## Data extract
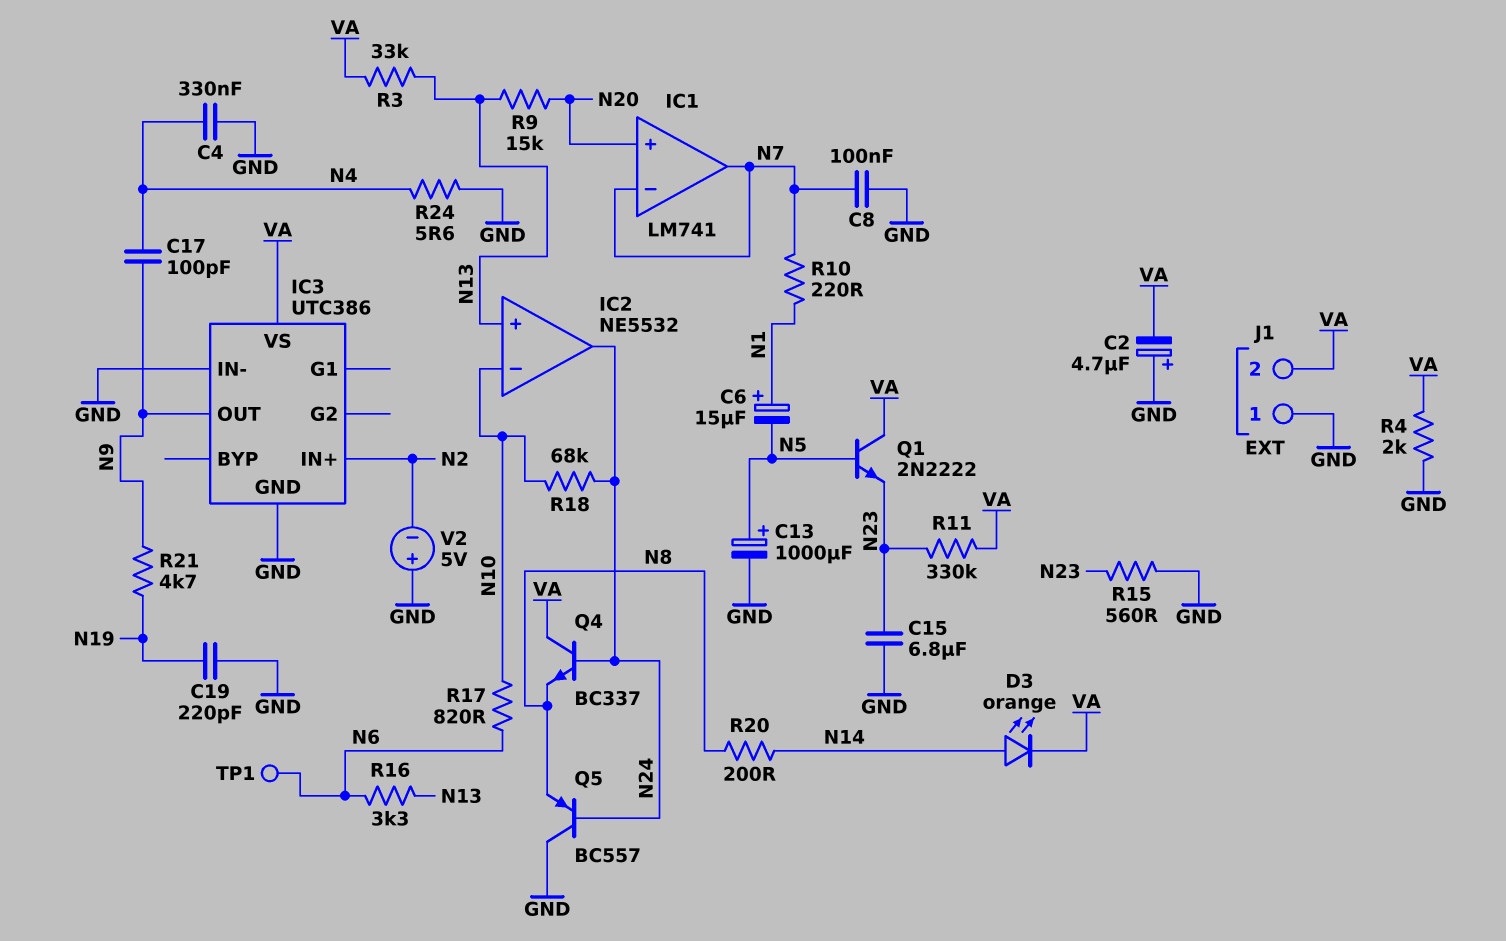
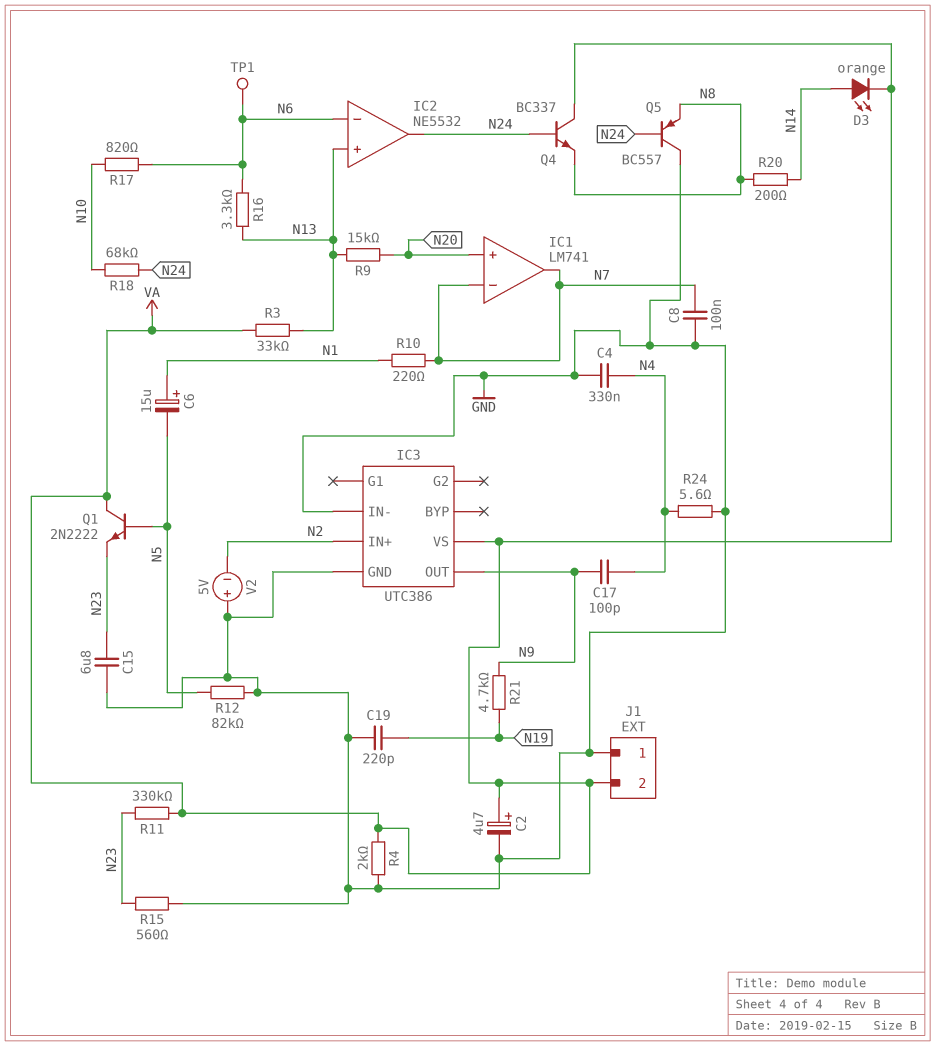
C2: 4.7uF (plus GND, minus VA) -> 4.7uF (plus VA, minus GND)
C13: 1000uF (plus N5, minus GND) -> none
IC2 pin in-: N10 -> N6
R12: none -> 82k (GND, N5)

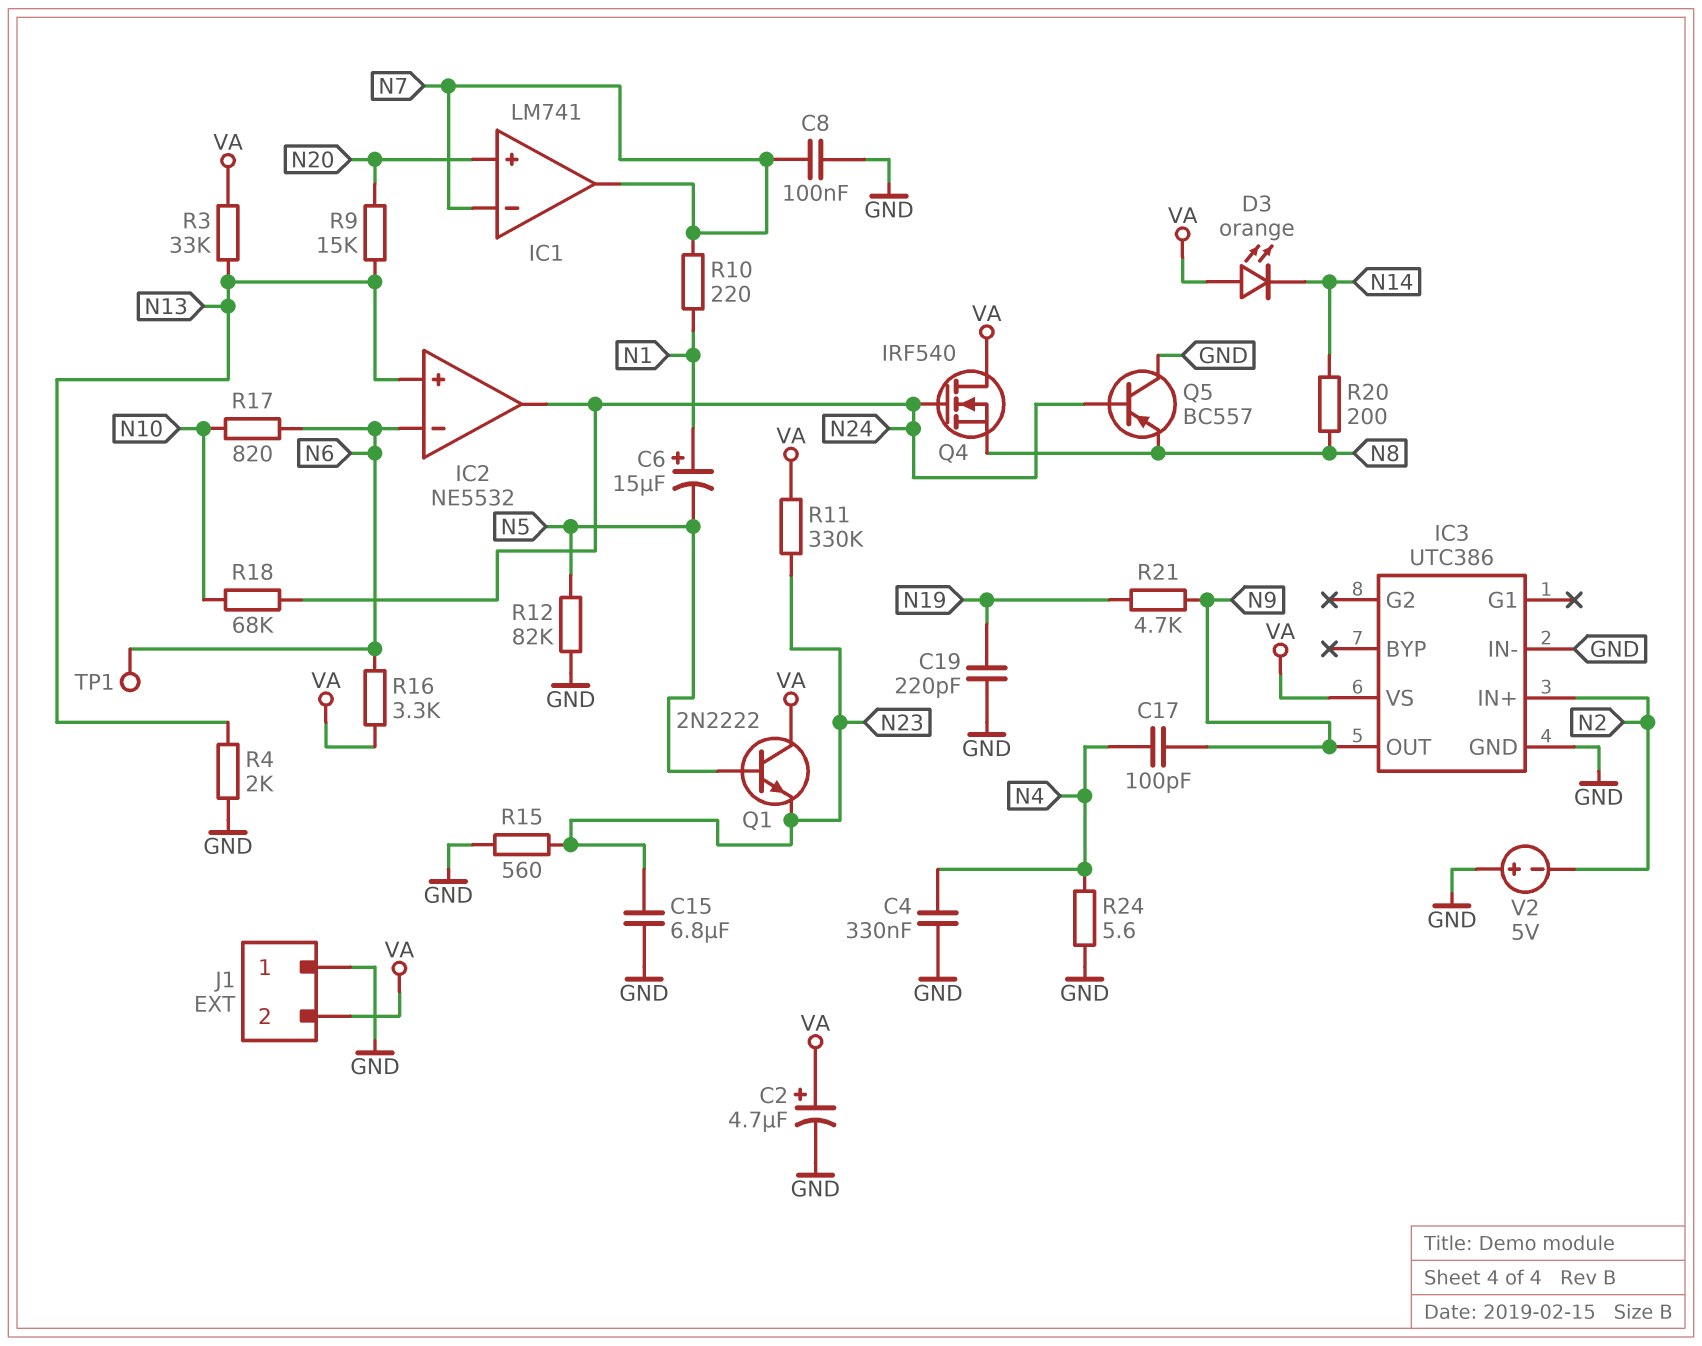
D3: LED orange (A N14, K VA) -> LED orange (A VA, K N14)
Q4: NPN BC337 (B N24, C VA, E N8) -> NMOS IRF540 (G N24, D VA, S N8)
R4: 2k (GND, VA) -> 2k (GND, N13)
R16: 3.3k (N6, N13) -> 3.3k (N6, VA)

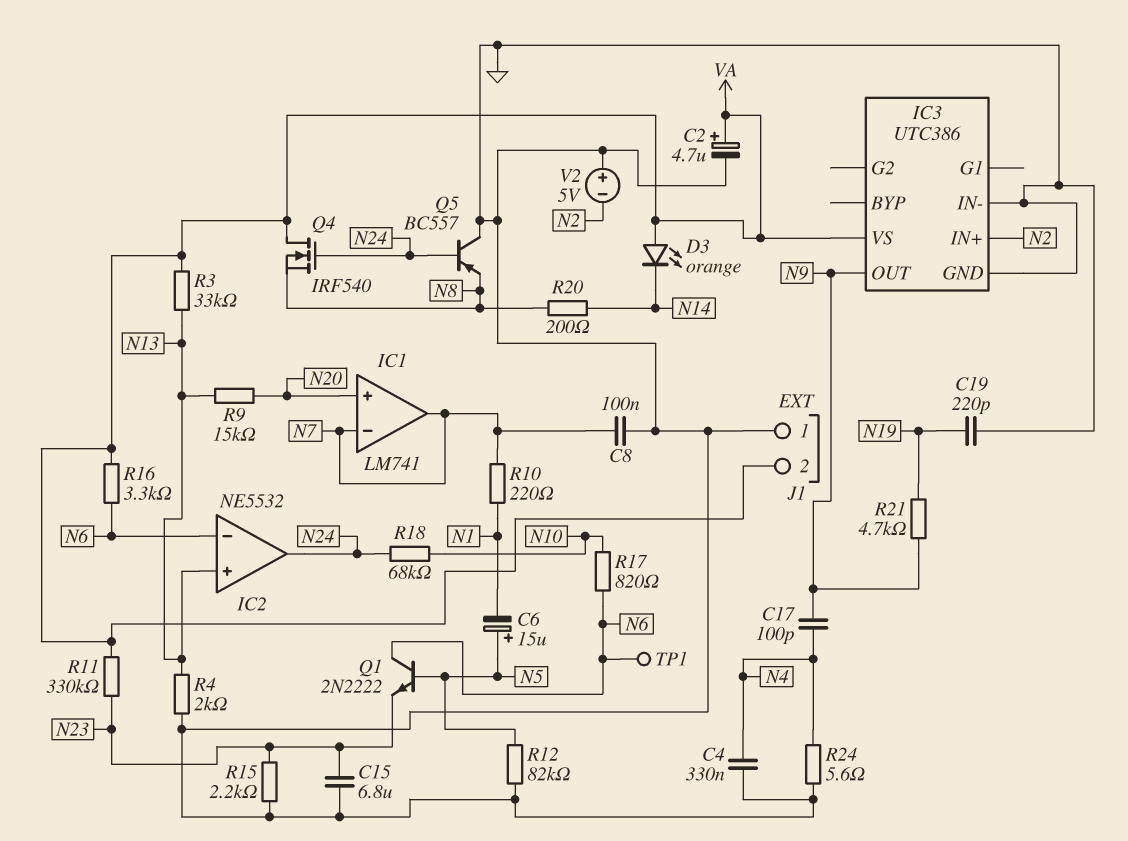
C6: 15uF (plus N1, minus N5) -> 15uF (plus N5, minus N1)
Q1: NPN 2N2222 (B N5, C VA, E N23) -> NPN 2N2222 (B N5, C N6, E N23)
R15: 560 (GND, N23) -> 2.2k (GND, N23)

## Exercise description
Produce a verbatim transcription of every line in the listing, images omitted.

## Completed exercise
C2: 4.7uF (plus GND, minus VA) -> 4.7uF (plus VA, minus GND)
C13: 1000uF (plus N5, minus GND) -> none
IC2 pin in-: N10 -> N6
R12: none -> 82k (GND, N5)

D3: LED orange (A N14, K VA) -> LED orange (A VA, K N14)
Q4: NPN BC337 (B N24, C VA, E N8) -> NMOS IRF540 (G N24, D VA, S N8)
R4: 2k (GND, VA) -> 2k (GND, N13)
R16: 3.3k (N6, N13) -> 3.3k (N6, VA)

C6: 15uF (plus N1, minus N5) -> 15uF (plus N5, minus N1)
Q1: NPN 2N2222 (B N5, C VA, E N23) -> NPN 2N2222 (B N5, C N6, E N23)
R15: 560 (GND, N23) -> 2.2k (GND, N23)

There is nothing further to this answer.